ASSIGNMENT:
Beginning with the line containing "C5: none -> 2.2uF (plus N11, minus VCC)" and going on through the line containing "D1: diode (A", the lines below are to be returned exactly, pictures excluded and nothing added.

DATA RECORDS:
=== Begin Enclosure ===

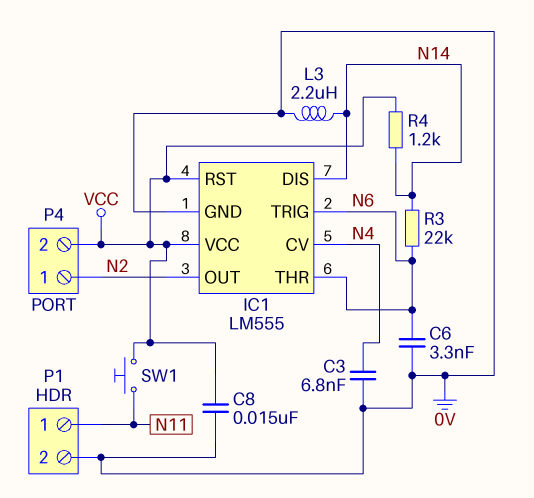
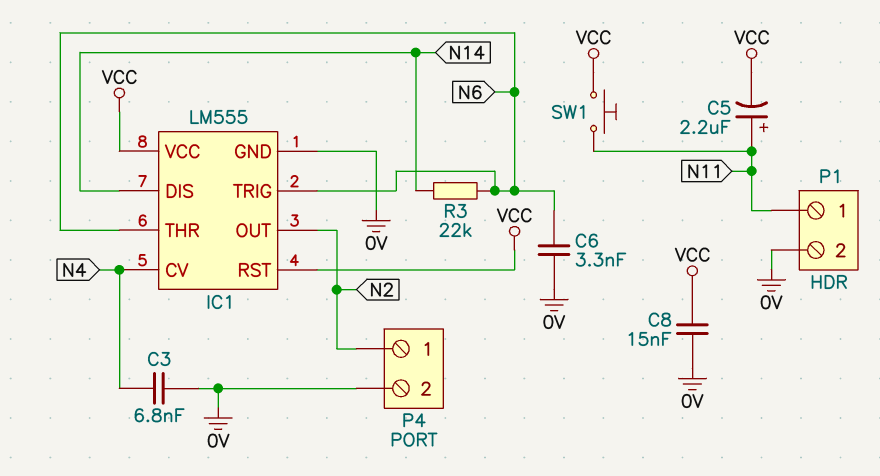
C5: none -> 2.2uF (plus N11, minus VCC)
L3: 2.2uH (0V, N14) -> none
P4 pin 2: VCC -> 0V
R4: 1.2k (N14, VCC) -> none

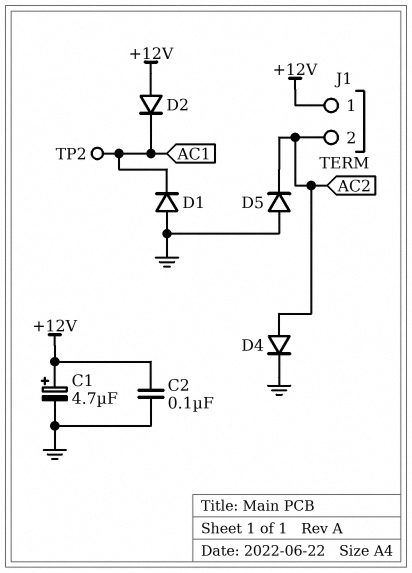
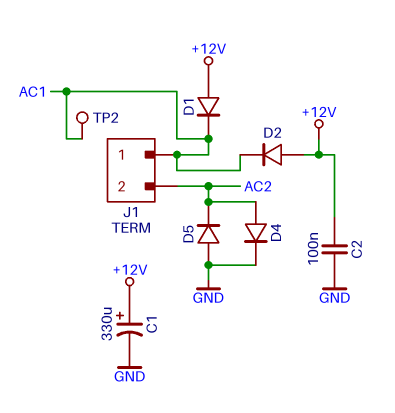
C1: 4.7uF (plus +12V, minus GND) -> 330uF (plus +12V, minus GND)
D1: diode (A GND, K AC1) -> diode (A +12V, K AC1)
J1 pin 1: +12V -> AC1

=== End Enclosure ===
=== Begin Enclosure ===

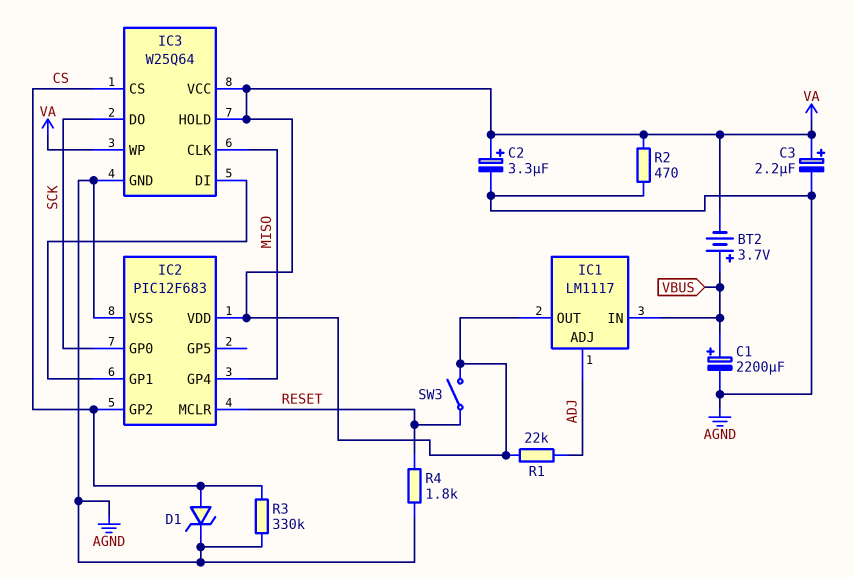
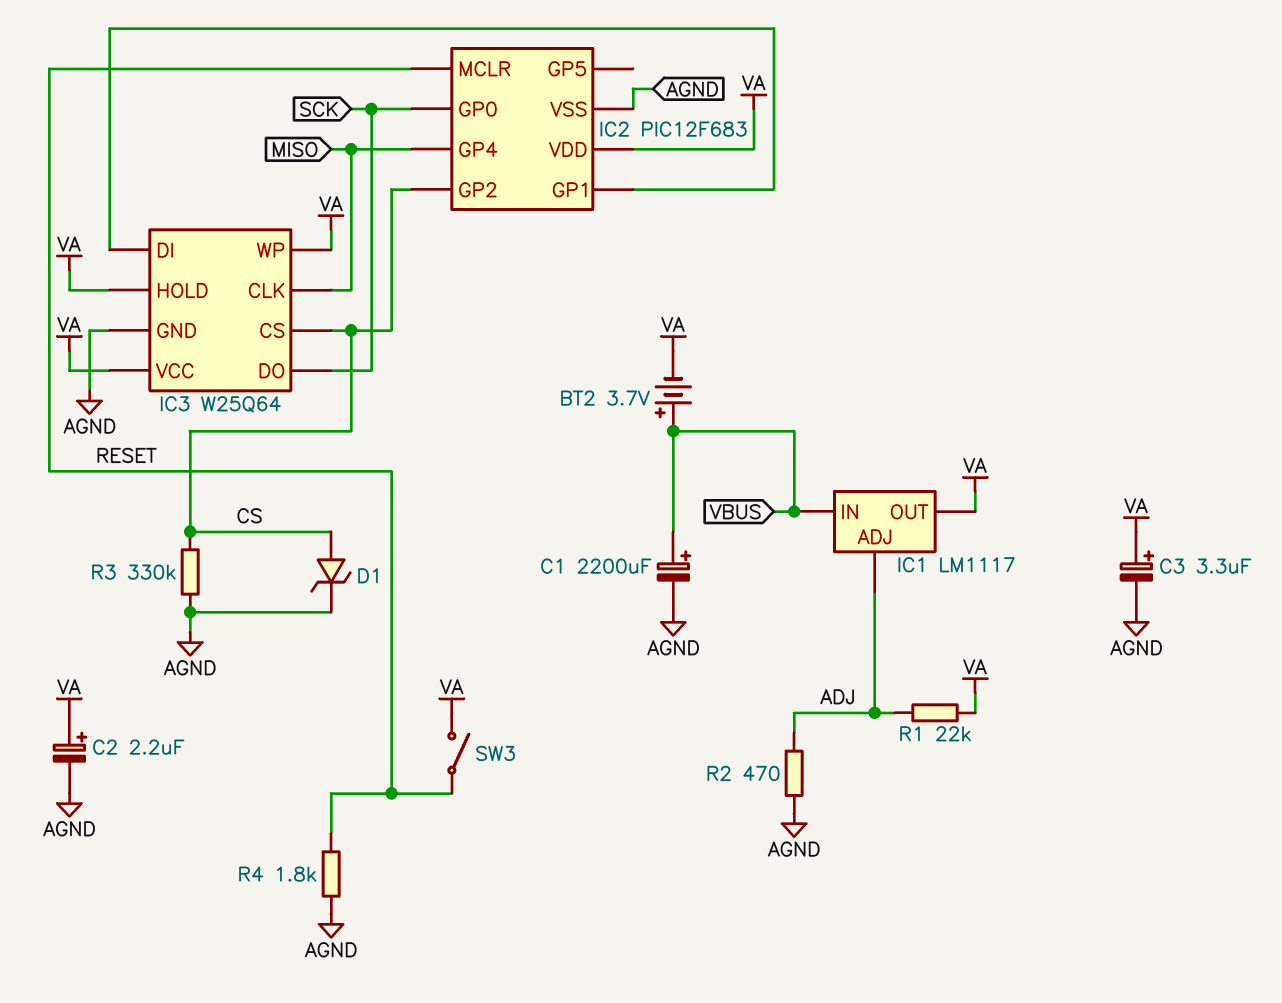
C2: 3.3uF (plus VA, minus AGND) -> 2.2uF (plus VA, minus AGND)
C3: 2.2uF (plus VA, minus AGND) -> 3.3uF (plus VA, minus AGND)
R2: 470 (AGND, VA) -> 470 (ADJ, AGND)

=== End Enclosure ===

ANSWER TO THIS EXERCISE:
C5: none -> 2.2uF (plus N11, minus VCC)
L3: 2.2uH (0V, N14) -> none
P4 pin 2: VCC -> 0V
R4: 1.2k (N14, VCC) -> none

C1: 4.7uF (plus +12V, minus GND) -> 330uF (plus +12V, minus GND)
D1: diode (A GND, K AC1) -> diode (A +12V, K AC1)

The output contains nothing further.